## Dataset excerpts
== Segment start ==

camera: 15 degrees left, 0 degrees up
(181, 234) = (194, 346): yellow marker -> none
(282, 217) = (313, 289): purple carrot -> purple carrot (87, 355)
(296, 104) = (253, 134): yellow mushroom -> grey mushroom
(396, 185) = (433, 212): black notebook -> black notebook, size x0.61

== Segment end ==
== Segment start ==

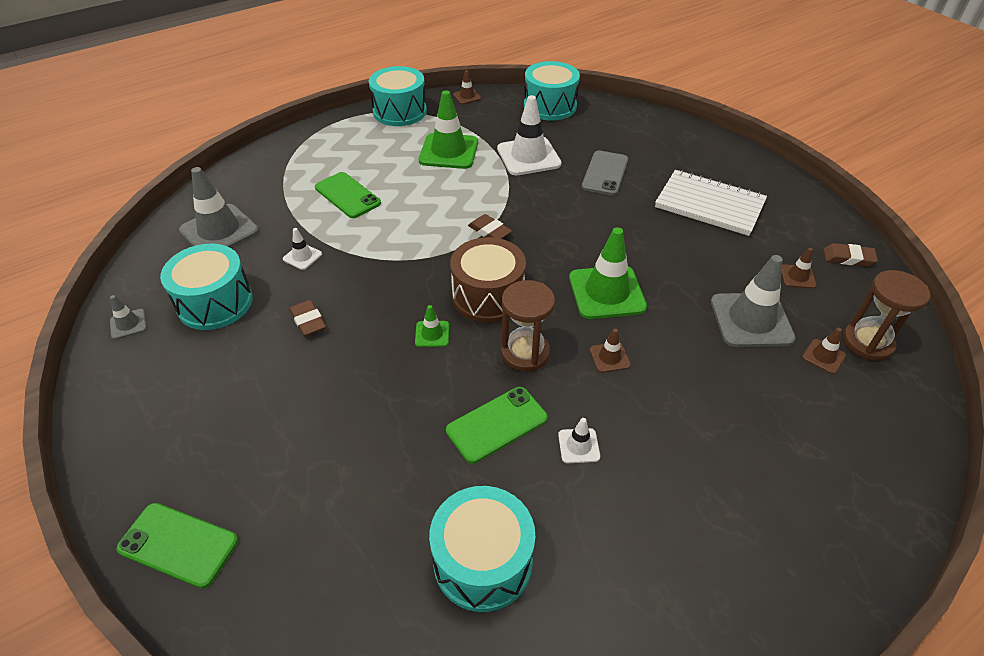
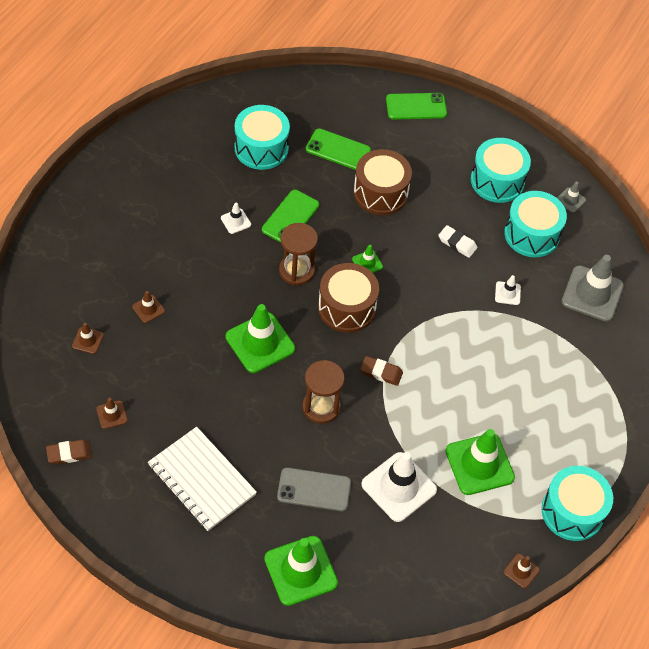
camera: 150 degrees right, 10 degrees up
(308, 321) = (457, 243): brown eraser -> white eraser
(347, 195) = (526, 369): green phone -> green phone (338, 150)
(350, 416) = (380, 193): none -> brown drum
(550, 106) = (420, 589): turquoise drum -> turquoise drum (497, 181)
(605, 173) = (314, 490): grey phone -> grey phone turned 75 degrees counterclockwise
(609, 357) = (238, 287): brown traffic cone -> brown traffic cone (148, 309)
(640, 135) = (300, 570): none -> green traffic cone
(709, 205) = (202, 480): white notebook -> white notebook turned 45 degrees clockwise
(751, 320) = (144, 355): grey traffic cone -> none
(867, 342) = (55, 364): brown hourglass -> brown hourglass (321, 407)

== Segment end ==

## DIRECTIONS
The total, and nothing more: how many lines in the entries contain "camera"?

## ANSWER FOR THE TASK
2